+++ RECORDS FOR THE EXERCISE +++

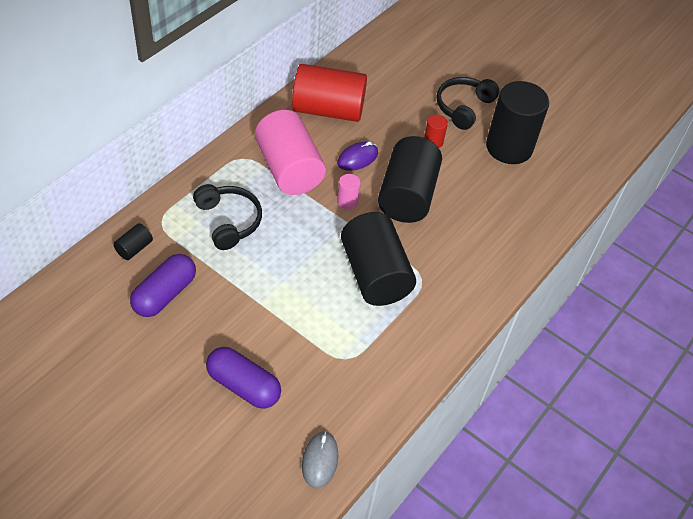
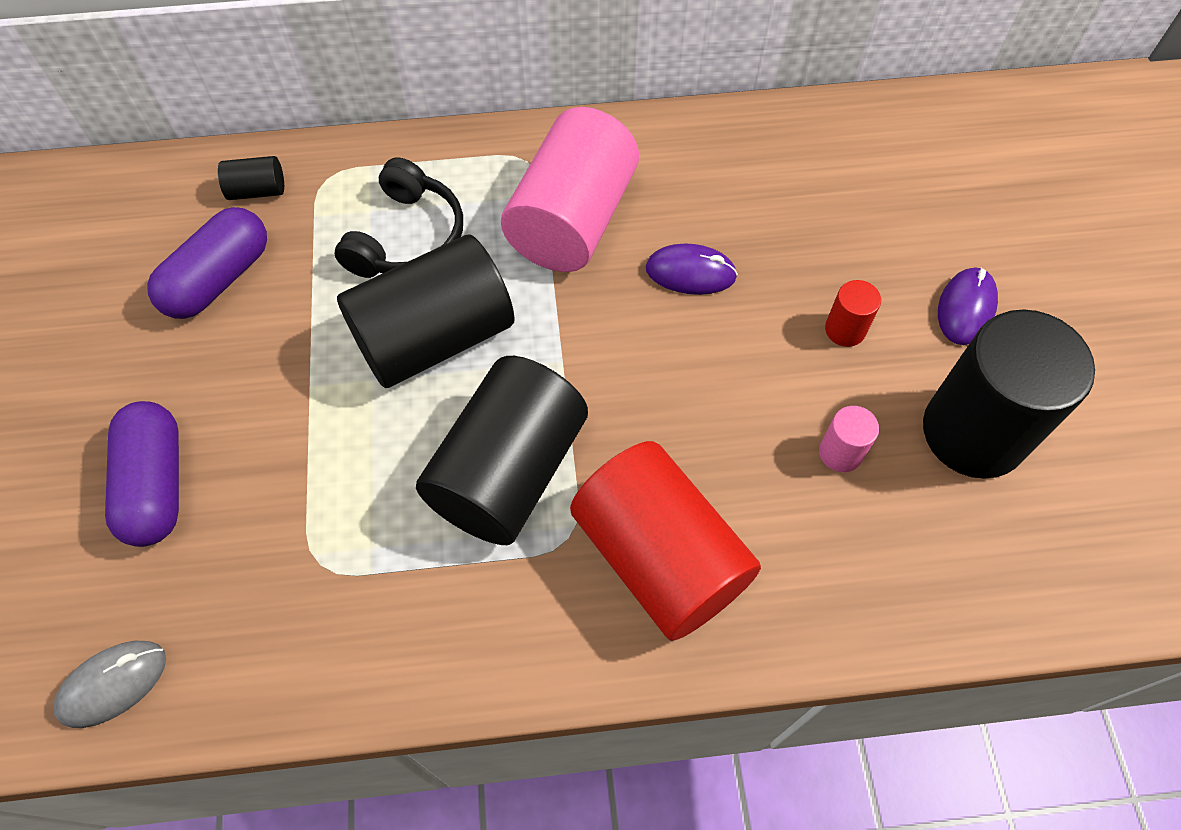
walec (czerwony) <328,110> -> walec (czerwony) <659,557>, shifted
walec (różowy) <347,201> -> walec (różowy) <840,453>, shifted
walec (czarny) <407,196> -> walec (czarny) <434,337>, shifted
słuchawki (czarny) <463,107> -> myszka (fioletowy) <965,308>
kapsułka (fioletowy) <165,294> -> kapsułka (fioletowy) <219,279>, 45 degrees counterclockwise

+++

— ACTION ITEM —
Copy out each line of the records where the string "walec" appears.

— TASK RESULT —
walec (czerwony) <328,110> -> walec (czerwony) <659,557>, shifted
walec (różowy) <347,201> -> walec (różowy) <840,453>, shifted
walec (czarny) <407,196> -> walec (czarny) <434,337>, shifted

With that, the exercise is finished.